:: DESCRIPTION OF THE TASK ::
Only the line with "V102: AC 6V" and the lines after it, to the end of the data, should appear in the answer, each reproduced exactly.

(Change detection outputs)
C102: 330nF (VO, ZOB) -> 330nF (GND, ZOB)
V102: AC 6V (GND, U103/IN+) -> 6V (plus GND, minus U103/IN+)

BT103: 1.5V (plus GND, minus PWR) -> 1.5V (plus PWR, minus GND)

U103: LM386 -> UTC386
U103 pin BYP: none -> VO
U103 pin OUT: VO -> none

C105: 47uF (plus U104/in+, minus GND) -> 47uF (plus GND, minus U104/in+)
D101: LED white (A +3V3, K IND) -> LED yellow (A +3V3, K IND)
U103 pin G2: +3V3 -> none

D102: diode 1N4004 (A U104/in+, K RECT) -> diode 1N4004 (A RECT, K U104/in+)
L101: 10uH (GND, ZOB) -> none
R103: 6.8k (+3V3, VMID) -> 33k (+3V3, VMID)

:: ANSWER BOX ::
V102: AC 6V (GND, U103/IN+) -> 6V (plus GND, minus U103/IN+)

BT103: 1.5V (plus GND, minus PWR) -> 1.5V (plus PWR, minus GND)

U103: LM386 -> UTC386
U103 pin BYP: none -> VO
U103 pin OUT: VO -> none

C105: 47uF (plus U104/in+, minus GND) -> 47uF (plus GND, minus U104/in+)
D101: LED white (A +3V3, K IND) -> LED yellow (A +3V3, K IND)
U103 pin G2: +3V3 -> none

D102: diode 1N4004 (A U104/in+, K RECT) -> diode 1N4004 (A RECT, K U104/in+)
L101: 10uH (GND, ZOB) -> none
R103: 6.8k (+3V3, VMID) -> 33k (+3V3, VMID)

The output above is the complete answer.